## Exercise inputs

━━━━━━━━

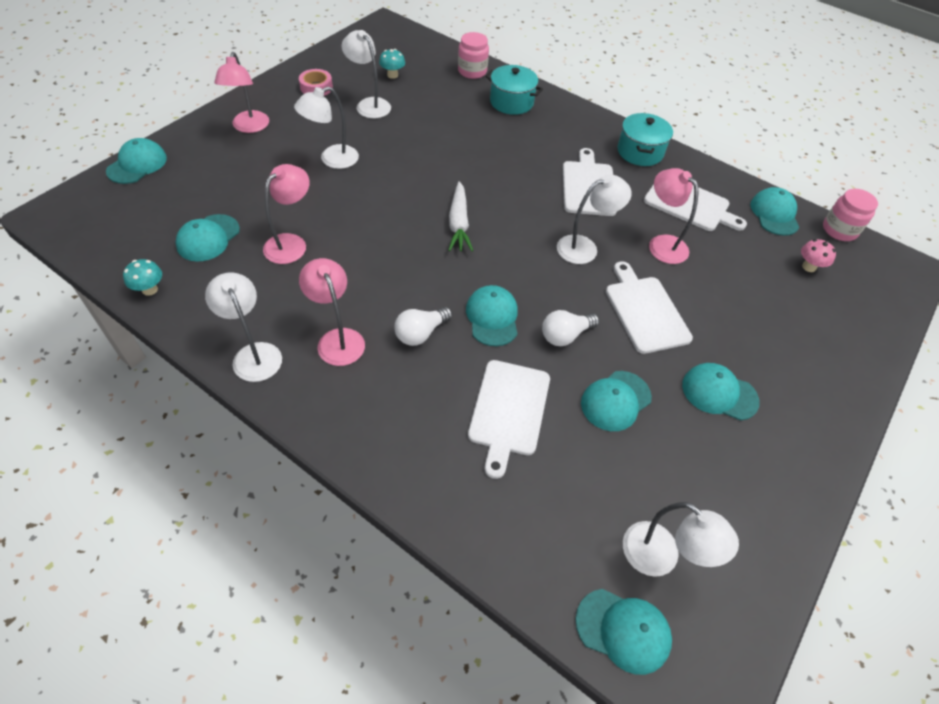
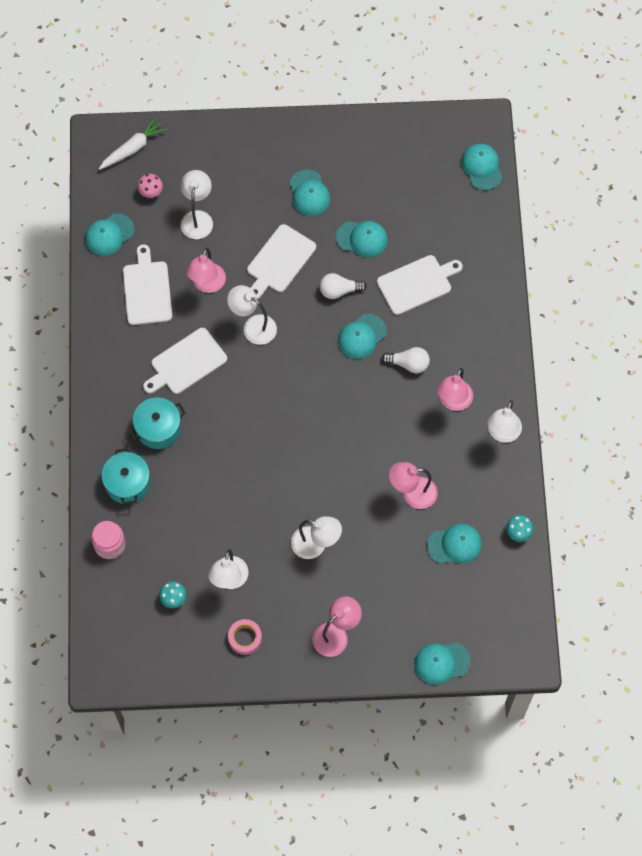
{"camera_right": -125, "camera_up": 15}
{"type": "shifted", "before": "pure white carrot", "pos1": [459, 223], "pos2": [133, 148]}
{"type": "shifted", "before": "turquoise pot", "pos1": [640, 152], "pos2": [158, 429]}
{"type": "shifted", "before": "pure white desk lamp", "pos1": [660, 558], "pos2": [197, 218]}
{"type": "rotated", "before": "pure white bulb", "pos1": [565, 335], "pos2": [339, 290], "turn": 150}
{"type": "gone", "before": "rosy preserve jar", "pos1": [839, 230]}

━━━━━━━━

## Your assignment
In the copy, omit the pictures and reproduce every entry exactly.

## Answer space
{"camera_right": -125, "camera_up": 15}
{"type": "shifted", "before": "pure white carrot", "pos1": [459, 223], "pos2": [133, 148]}
{"type": "shifted", "before": "turquoise pot", "pos1": [640, 152], "pos2": [158, 429]}
{"type": "shifted", "before": "pure white desk lamp", "pos1": [660, 558], "pos2": [197, 218]}
{"type": "rotated", "before": "pure white bulb", "pos1": [565, 335], "pos2": [339, 290], "turn": 150}
{"type": "gone", "before": "rosy preserve jar", "pos1": [839, 230]}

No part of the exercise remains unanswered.